> Task to carry out:
Output every record exactly and leave each picture out.

(Beginning of Provided entries)

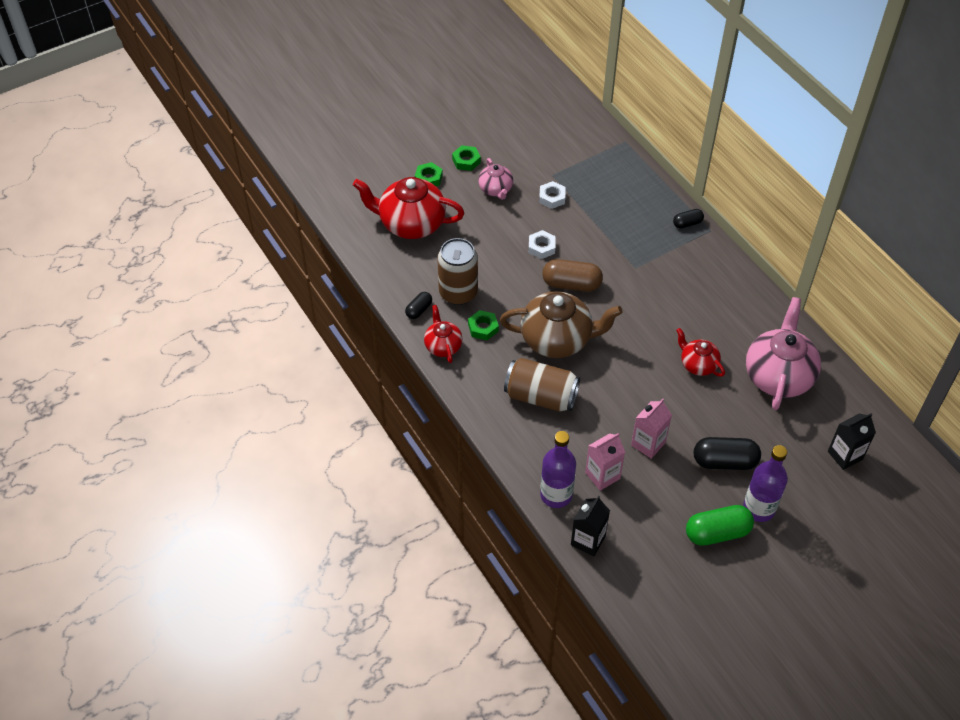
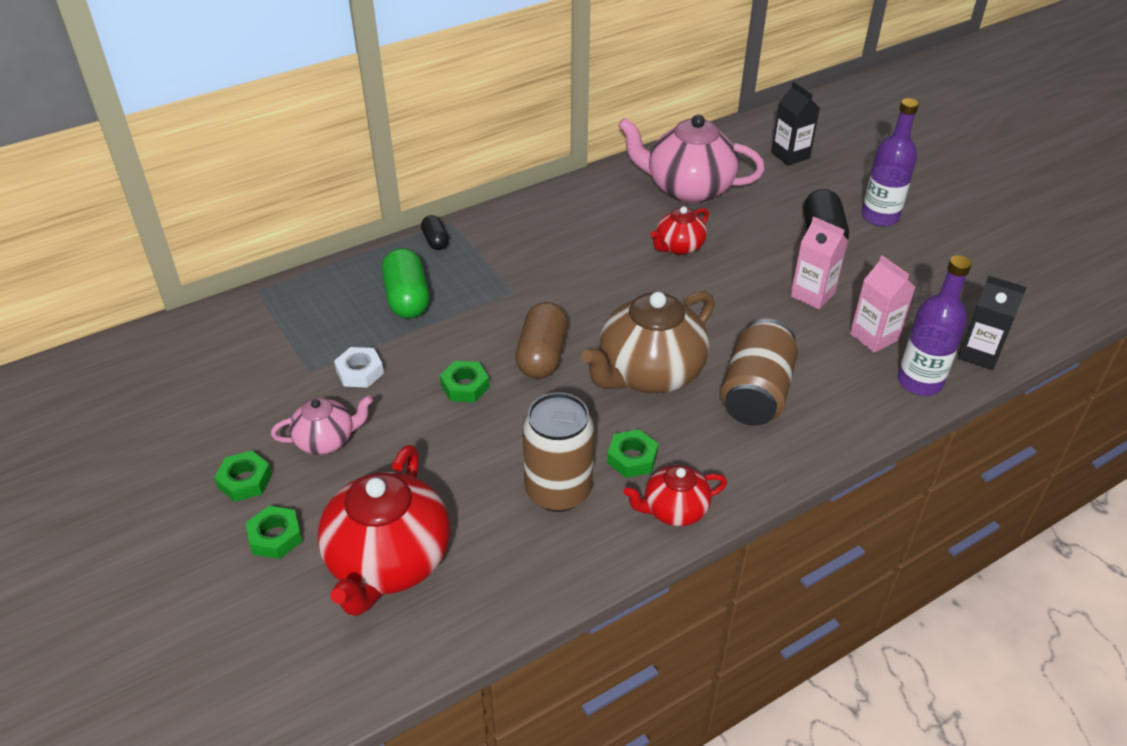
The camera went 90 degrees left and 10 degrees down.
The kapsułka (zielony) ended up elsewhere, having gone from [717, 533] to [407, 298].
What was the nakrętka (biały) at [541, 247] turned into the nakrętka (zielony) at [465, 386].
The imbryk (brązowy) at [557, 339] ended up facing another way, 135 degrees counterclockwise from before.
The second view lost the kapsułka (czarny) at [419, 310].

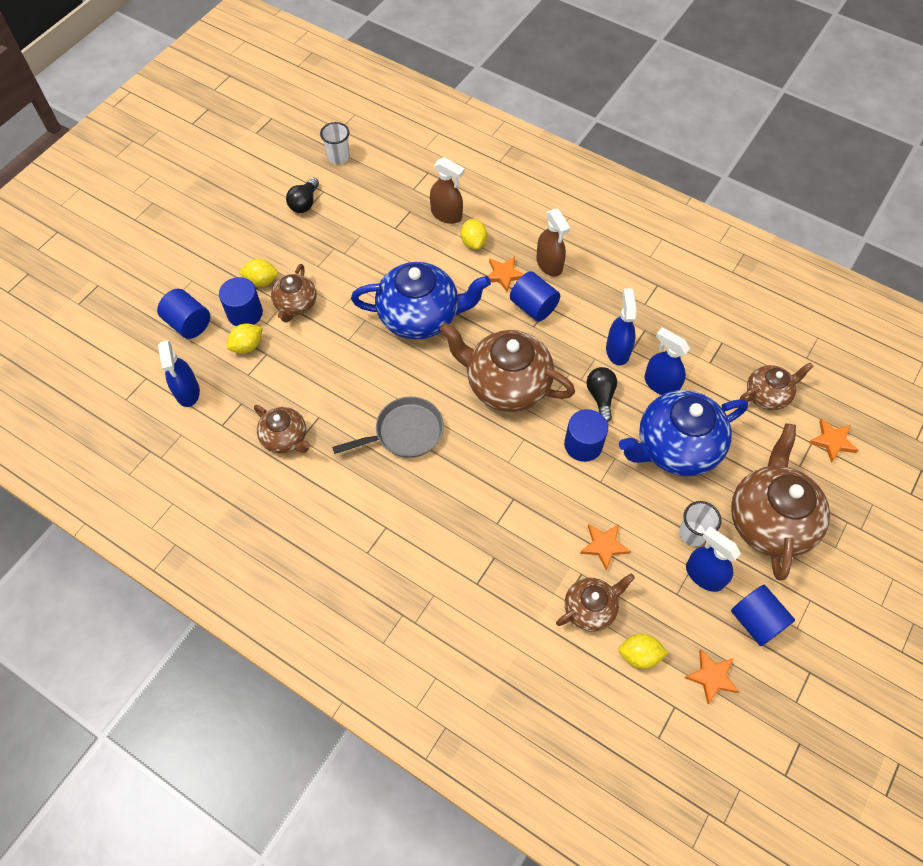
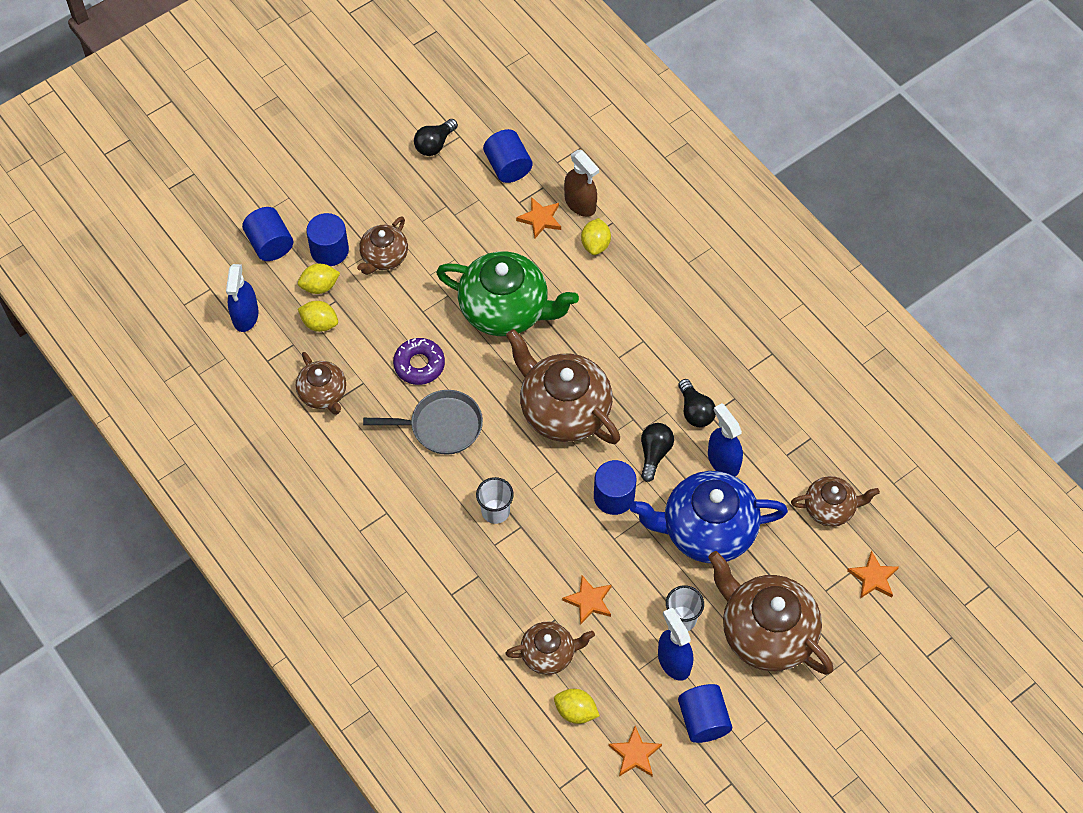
The camera went 20 degrees right and 0 degrees up.
The cytryna (żółty) ended up elsewhere, having gone from [261, 281] to [319, 323].
The second view gained the donut (fioletowy) at [419, 365].
What was the imbryk (niebieski) at [420, 317] turned into the imbryk (zielony) at [506, 310].
The szklanka (biały) ended up elsewhere, having gone from [338, 157] to [495, 511].
The walec (niebieski) ended up elsewhere, having gone from [533, 307] to [508, 166].
The gwiazda (pomarańczowy) ended up elsewhere, having gone from [504, 275] to [540, 219].
Where the spryskiwacz (niebieski) stood at [617, 350], the żarówka (czarny) came to stand at [695, 411].
The imbryk (brązowy) at [769, 520] ended up facing another way, 75 degrees counterclockwise from before.
The second view lost the spryskiwacz (brązowy) at [549, 264].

(End of Provided entries)

> Written answer:
The camera went 90 degrees left and 10 degrees down.
The kapsułka (zielony) ended up elsewhere, having gone from [717, 533] to [407, 298].
What was the nakrętka (biały) at [541, 247] turned into the nakrętka (zielony) at [465, 386].
The imbryk (brązowy) at [557, 339] ended up facing another way, 135 degrees counterclockwise from before.
The second view lost the kapsułka (czarny) at [419, 310].

The camera went 20 degrees right and 0 degrees up.
The cytryna (żółty) ended up elsewhere, having gone from [261, 281] to [319, 323].
The second view gained the donut (fioletowy) at [419, 365].
What was the imbryk (niebieski) at [420, 317] turned into the imbryk (zielony) at [506, 310].
The szklanka (biały) ended up elsewhere, having gone from [338, 157] to [495, 511].
The walec (niebieski) ended up elsewhere, having gone from [533, 307] to [508, 166].
The gwiazda (pomarańczowy) ended up elsewhere, having gone from [504, 275] to [540, 219].
Where the spryskiwacz (niebieski) stood at [617, 350], the żarówka (czarny) came to stand at [695, 411].
The imbryk (brązowy) at [769, 520] ended up facing another way, 75 degrees counterclockwise from before.
The second view lost the spryskiwacz (brązowy) at [549, 264].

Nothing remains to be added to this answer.